__Prompt__: In the entries that follow, find the line containing "purple brush: 5 -> 7"; from there, copy every line exactly through the line containing "yellow dumbbell: 9 -> 10".

__Supplied entries__:
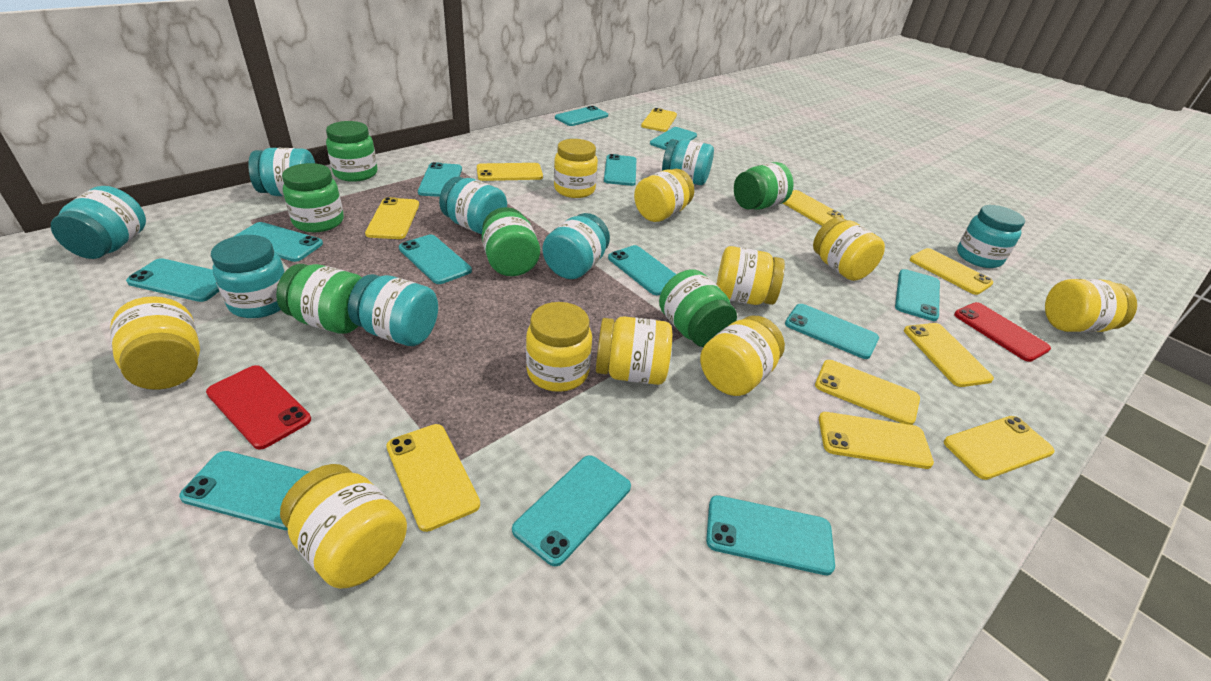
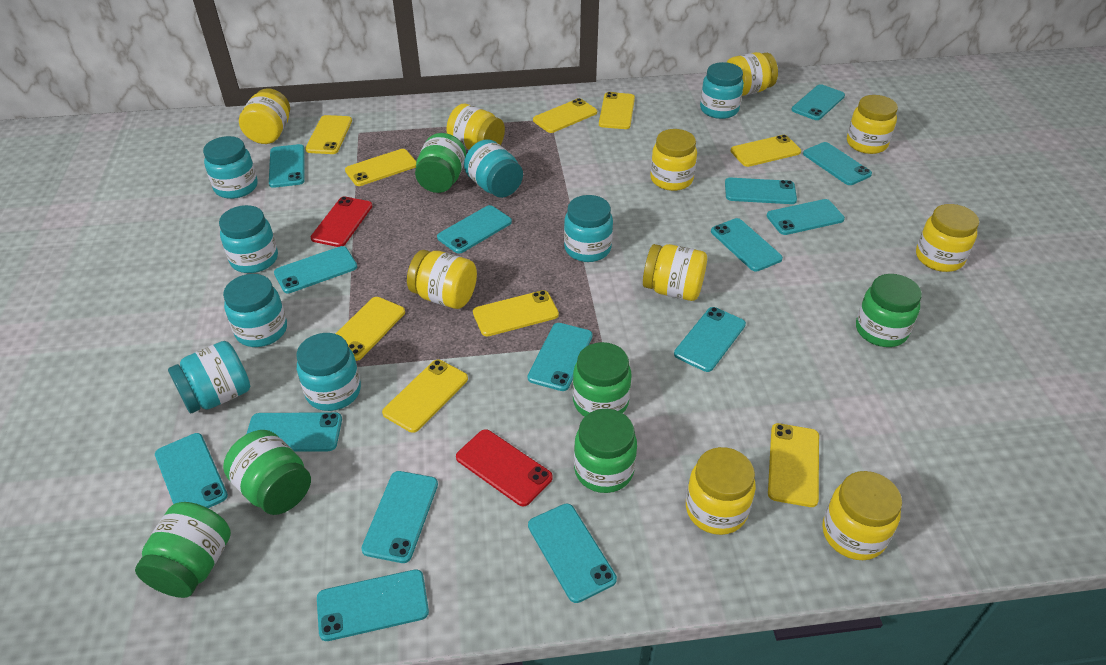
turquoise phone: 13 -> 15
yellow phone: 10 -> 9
---
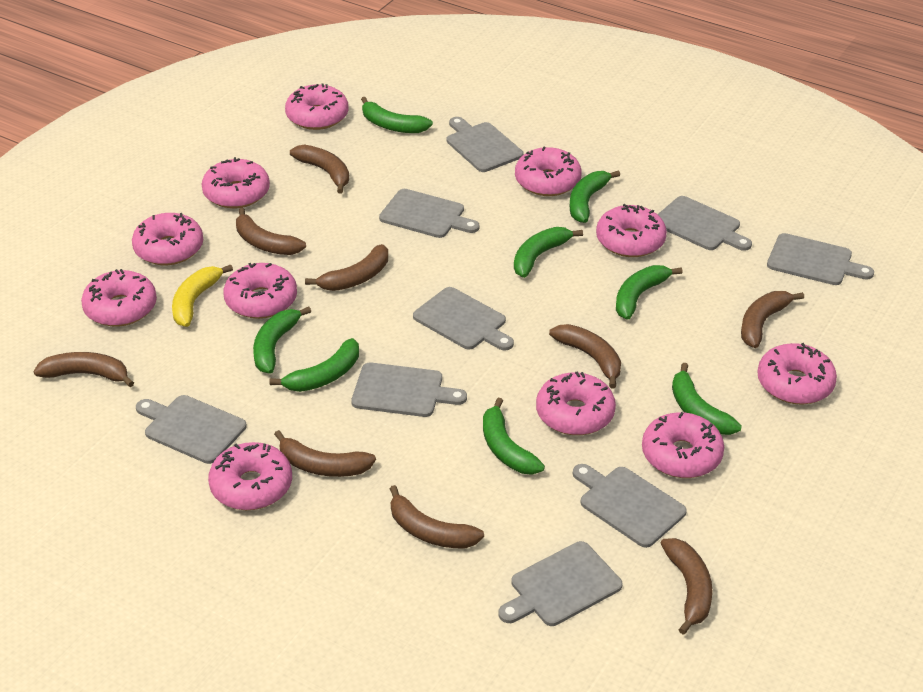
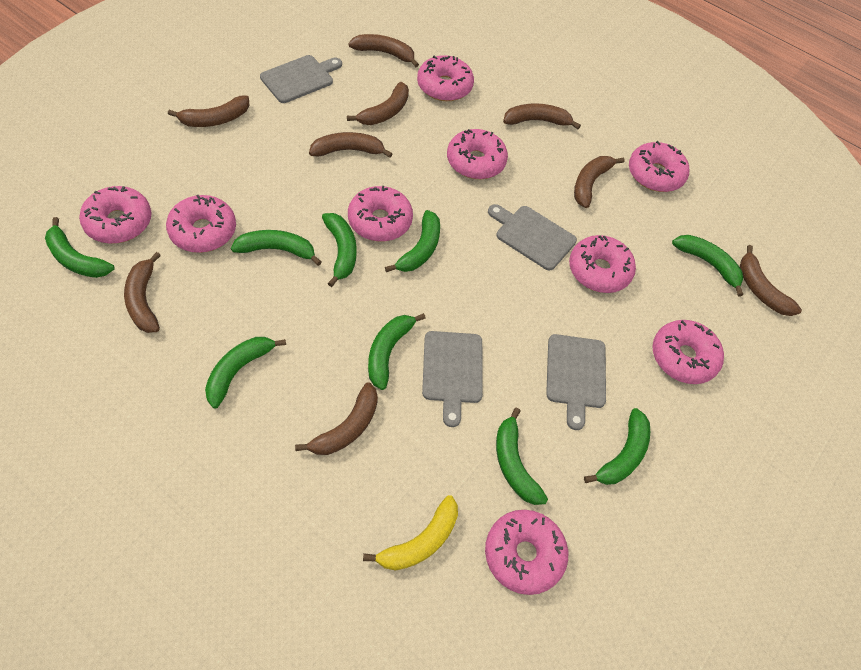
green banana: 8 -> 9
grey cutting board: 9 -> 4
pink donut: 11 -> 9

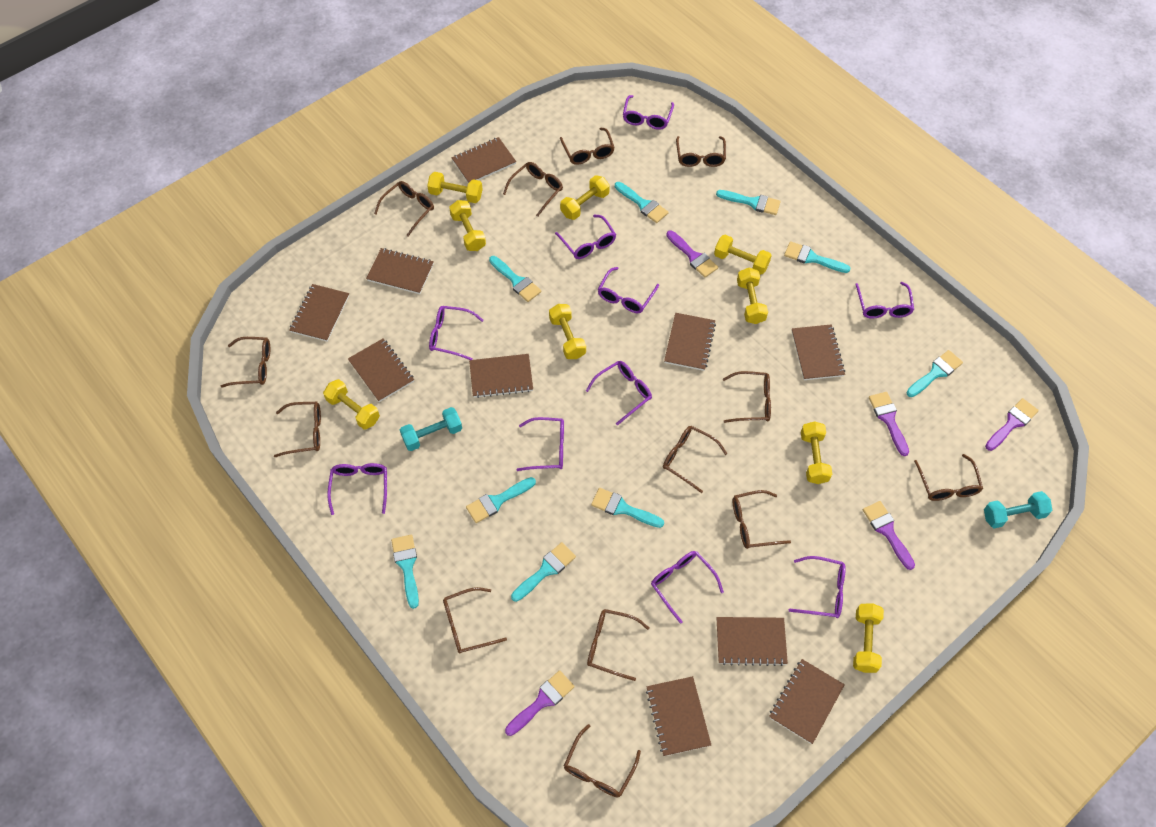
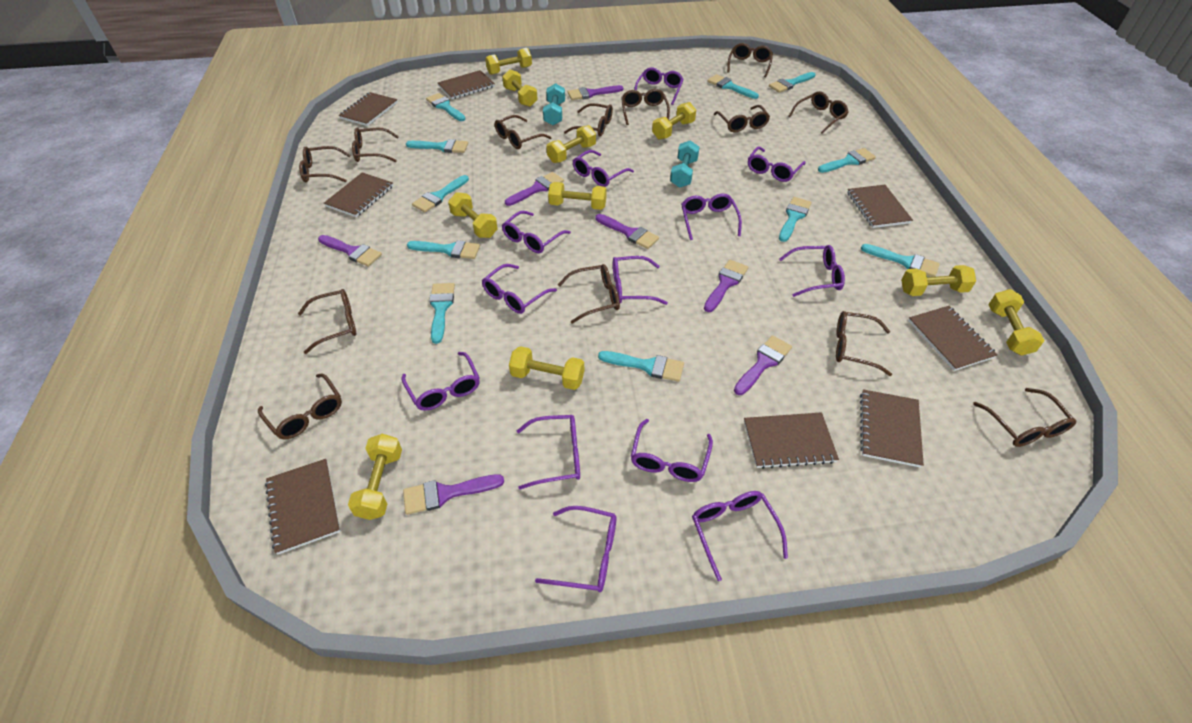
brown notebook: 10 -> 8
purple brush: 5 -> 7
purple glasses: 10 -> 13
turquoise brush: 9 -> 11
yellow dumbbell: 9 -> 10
---
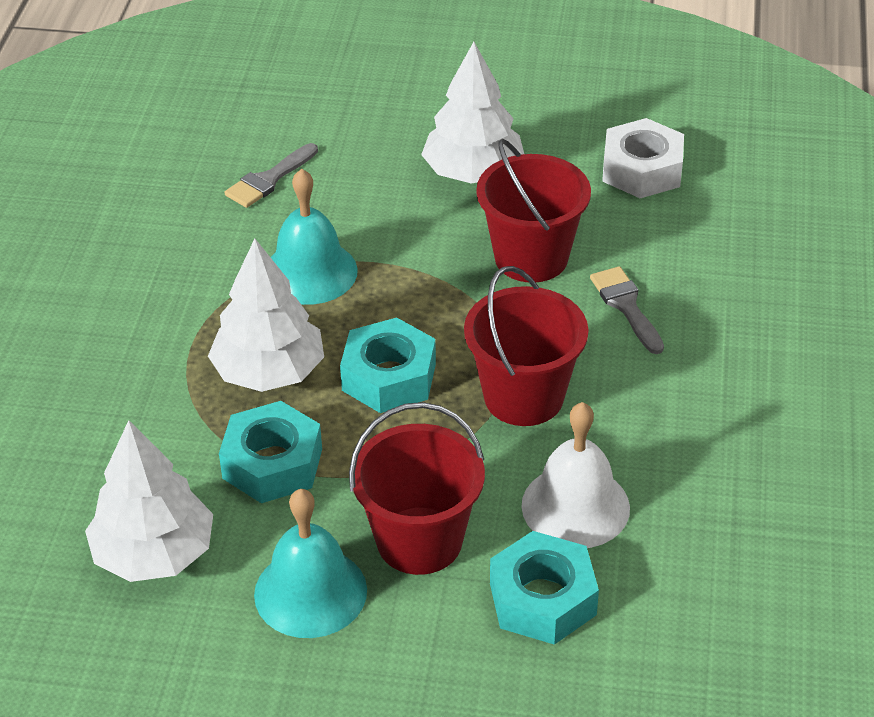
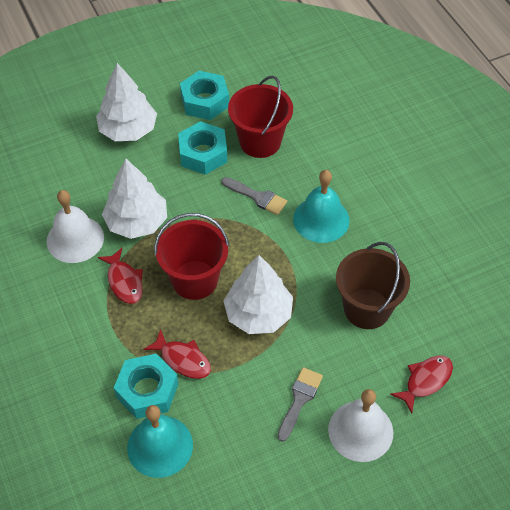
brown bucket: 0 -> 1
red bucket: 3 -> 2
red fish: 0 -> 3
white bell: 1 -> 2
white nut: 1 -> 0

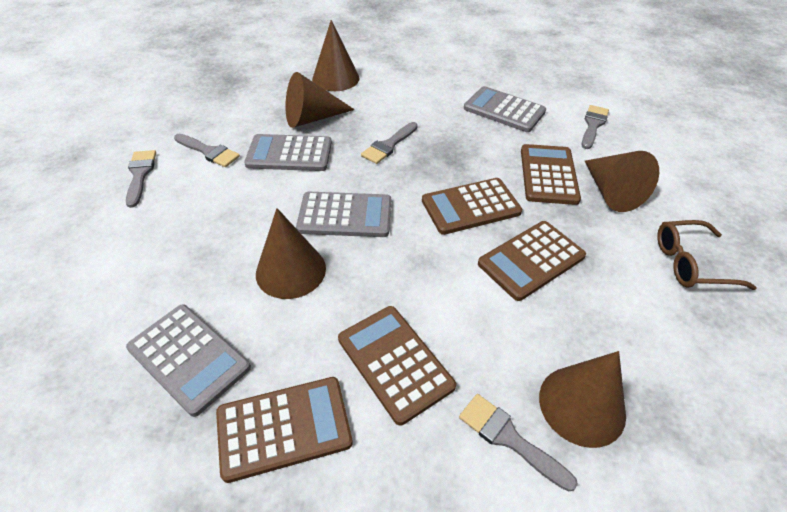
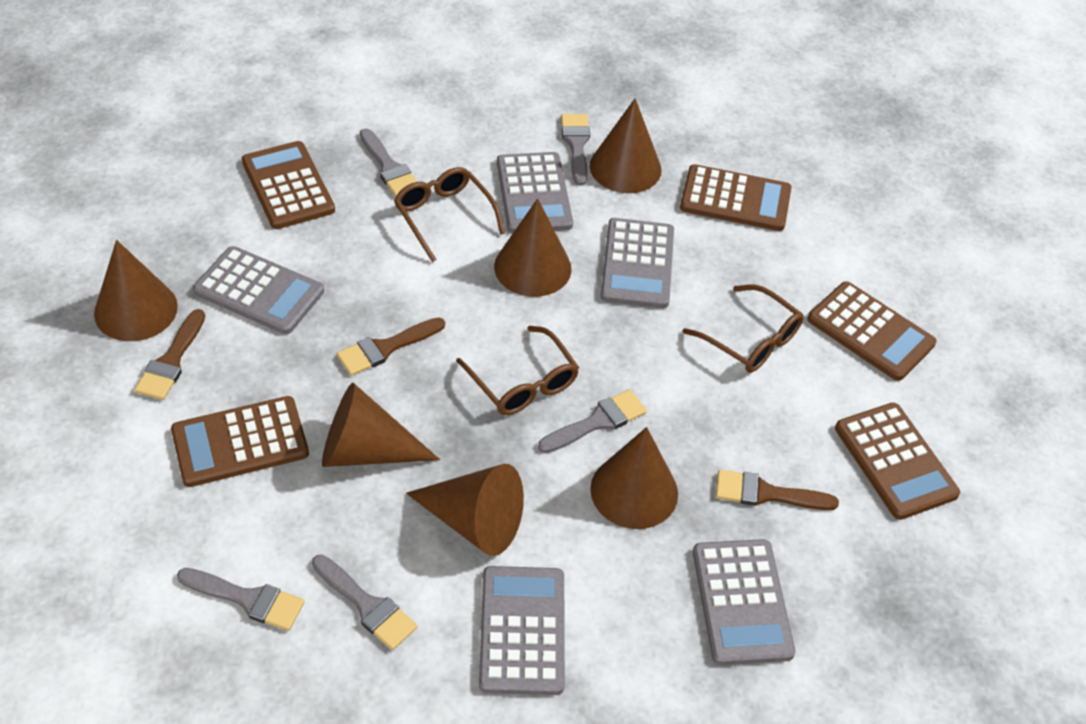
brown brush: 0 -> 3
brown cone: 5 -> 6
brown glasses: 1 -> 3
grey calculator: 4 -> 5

__Written solution__:
purple brush: 5 -> 7
purple glasses: 10 -> 13
turquoise brush: 9 -> 11
yellow dumbbell: 9 -> 10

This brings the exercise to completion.